● **Exercise goal**: Please retype the listing below exactly as it stands, skipping any pictures.

--- START ---

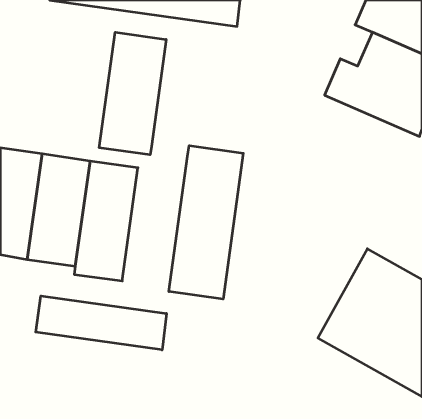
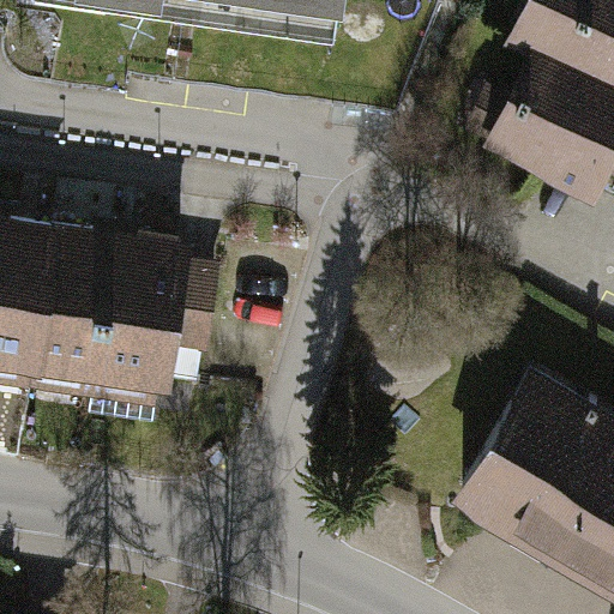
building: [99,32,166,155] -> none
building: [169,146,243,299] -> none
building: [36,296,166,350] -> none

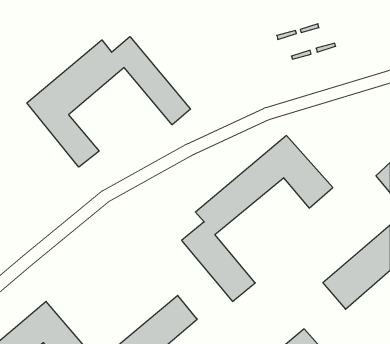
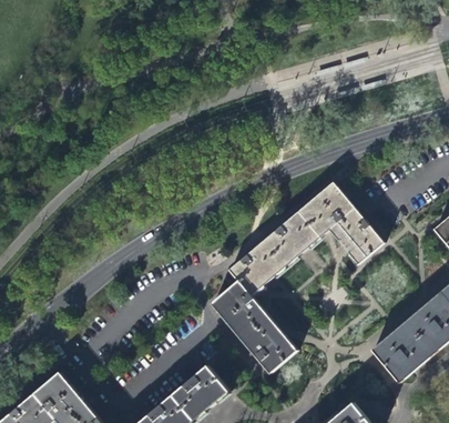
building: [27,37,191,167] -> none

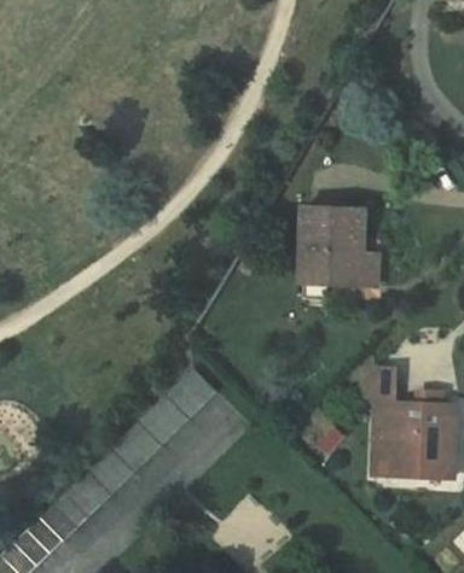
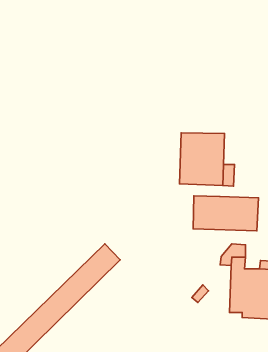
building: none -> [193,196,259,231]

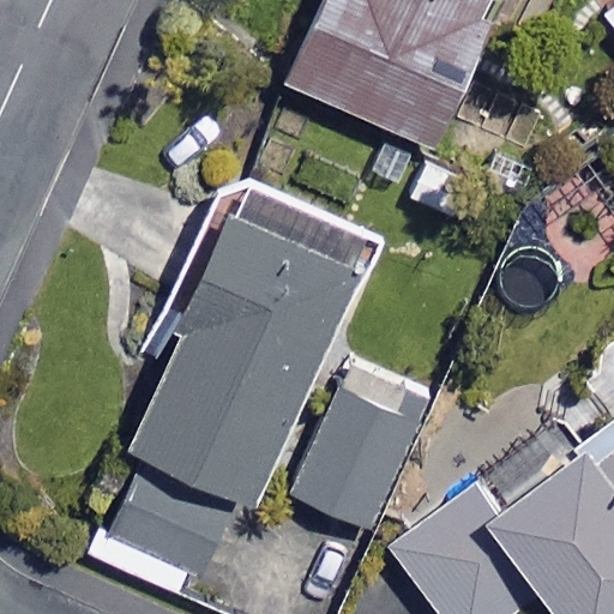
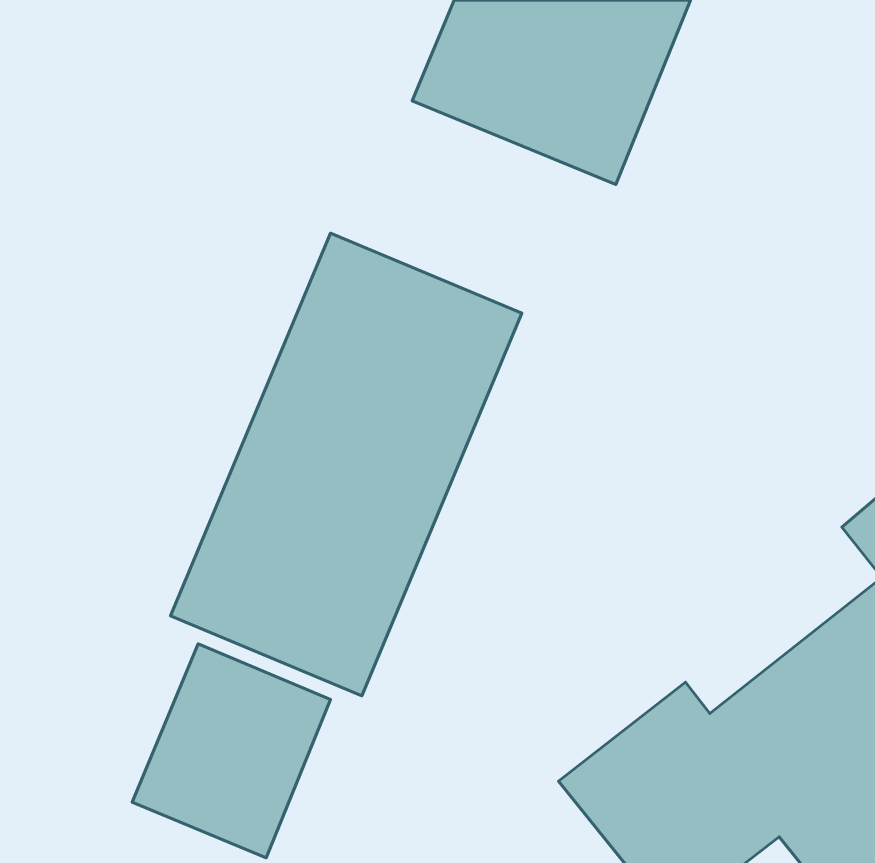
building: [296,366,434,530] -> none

--- END ---

● **Answer to the exercise**:
building: [99,32,166,155] -> none
building: [169,146,243,299] -> none
building: [36,296,166,350] -> none

building: [27,37,191,167] -> none

building: none -> [193,196,259,231]

building: [296,366,434,530] -> none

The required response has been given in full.